### Work instructions
Tally the lines below that contain "green" and reply with only the tally.

(Object transformation records)
*** Block opens ***

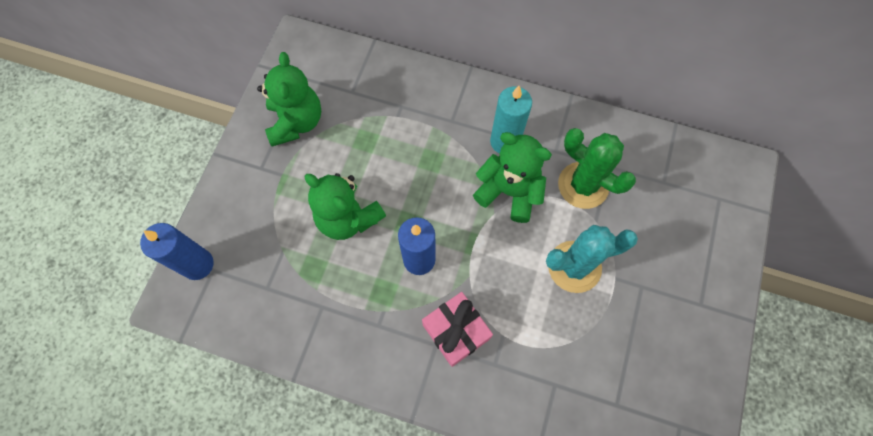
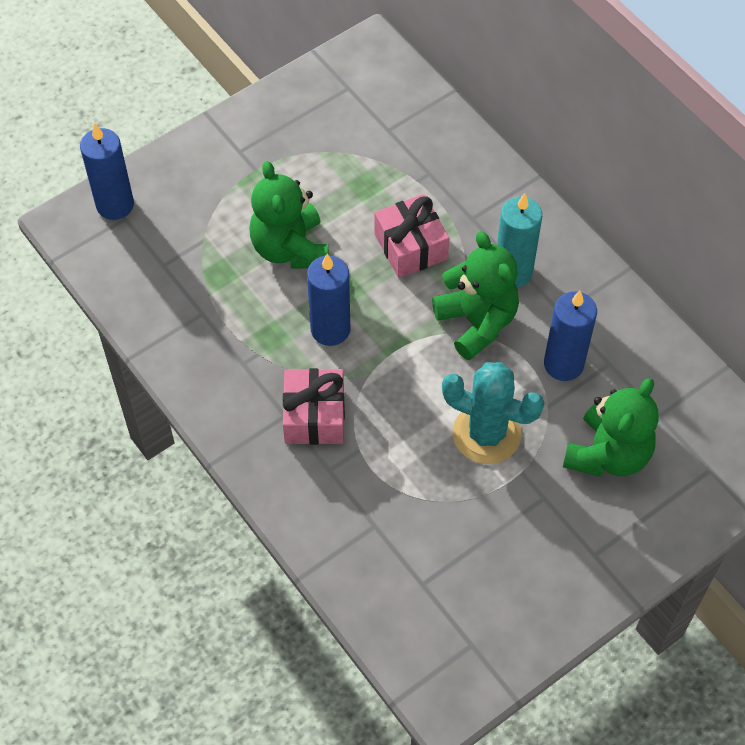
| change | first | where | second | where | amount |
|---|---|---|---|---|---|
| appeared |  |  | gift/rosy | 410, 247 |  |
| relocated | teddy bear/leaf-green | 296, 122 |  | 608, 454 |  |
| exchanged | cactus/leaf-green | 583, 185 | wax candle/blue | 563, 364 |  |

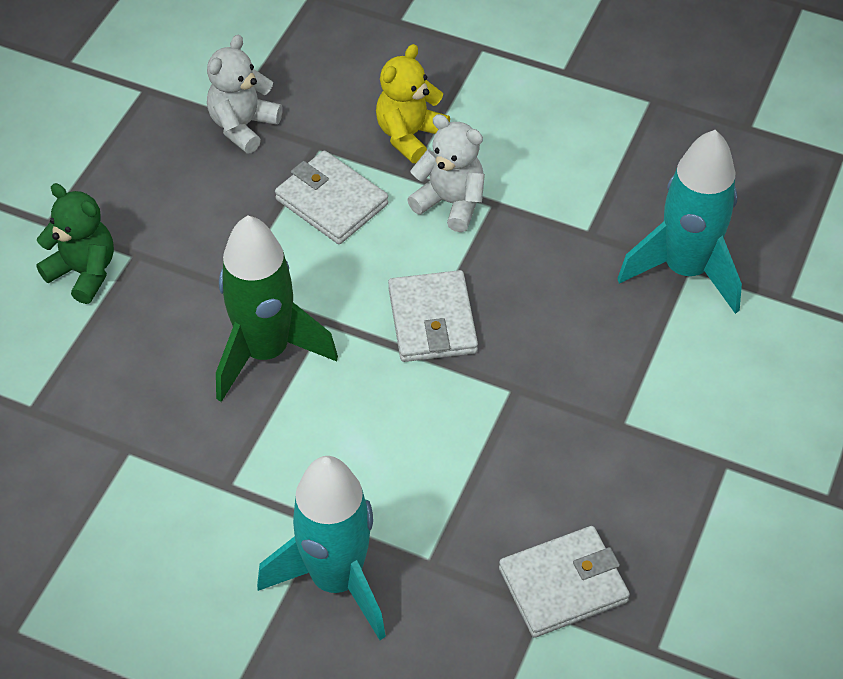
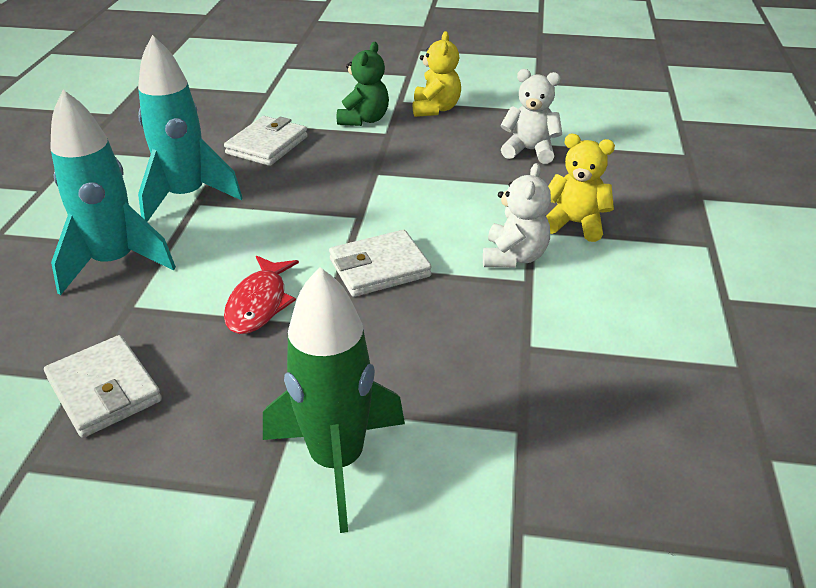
| change | first | where | second | where | amount |
|---|---|---|---|---|---|
| appeared |  |  | fish figure/scarlet | 259, 303 |  |
| appeared |  |  | teddy bear/golden | 435, 109 |  |
| relocated | spaceship/leaf-green | 265, 352 |  | 337, 461 |  |
| relocated | card wallet/pure white | 331, 202 |  | 267, 145 |  |
| relocated | spaceship/teal | 685, 270 |  | 186, 197 |  |

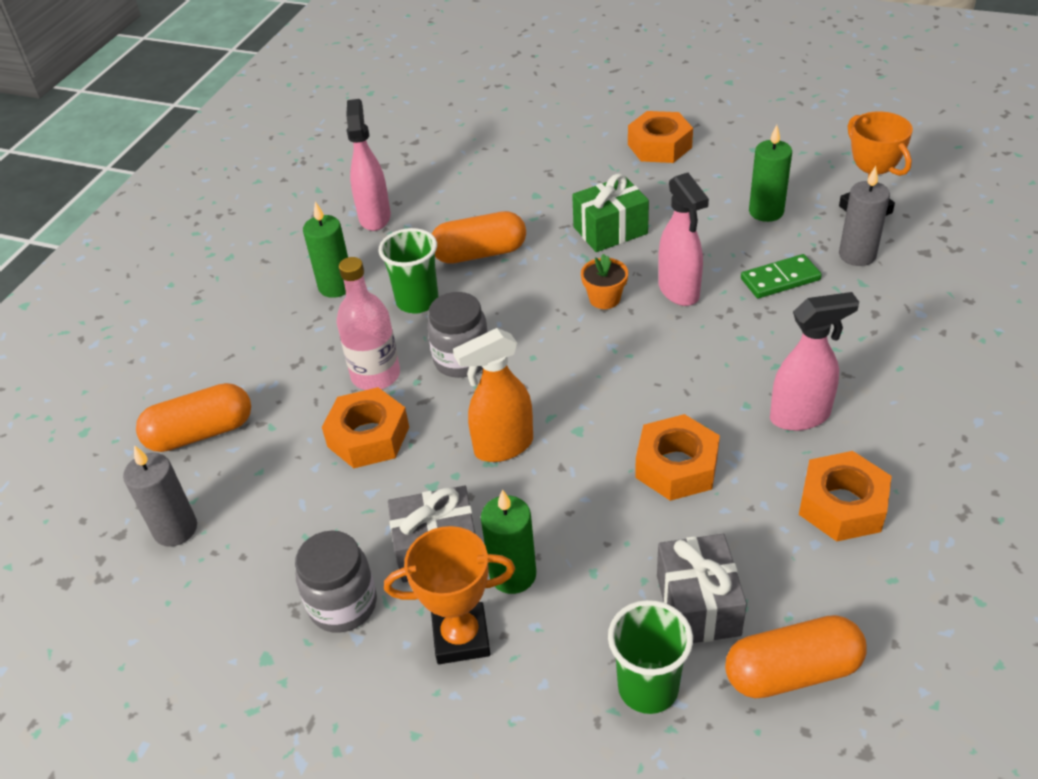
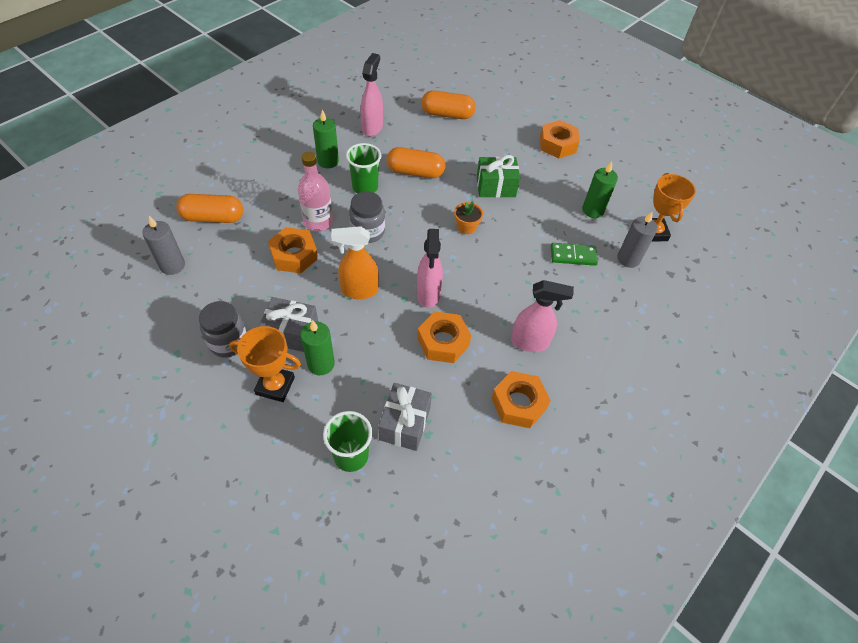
| change | first | where | second | where | amount |
|---|---|---|---|---|---|
| relocated | spray cleaner/rosy | 679, 291 |  | 428, 294 |  |
| relocated | pill/orange | 792, 672 |  | 447, 114 |  |

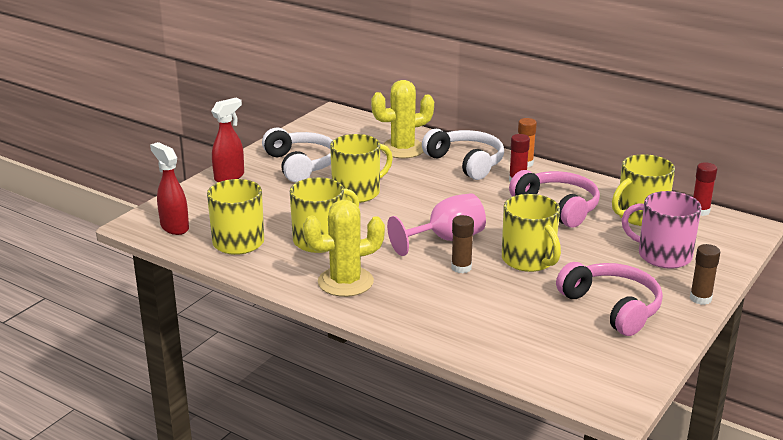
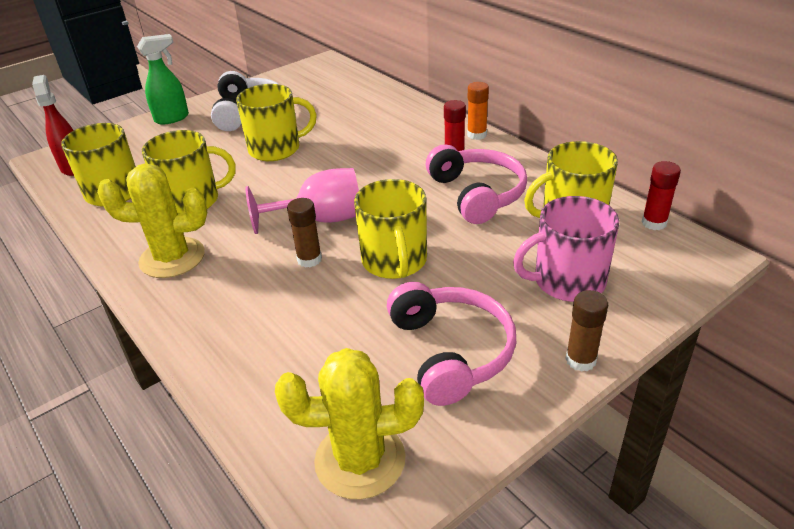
| change | first | where | second | where | amount |
|---|---|---|---|---|---|
| missing | headset/pure white | 466, 162 |  |  |  |
| relocated | cactus/golden | 402, 149 |  | 360, 460 |  |
| colour | spray cleaner/scarlet | 229, 177 | spray cleaner/leaf-green | 172, 118 |  |
| spun | coffee mug/rosy | 663, 255 |  | 567, 281 | 60 degrees counterclockwise |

*** Block closes ***

### Finished task
4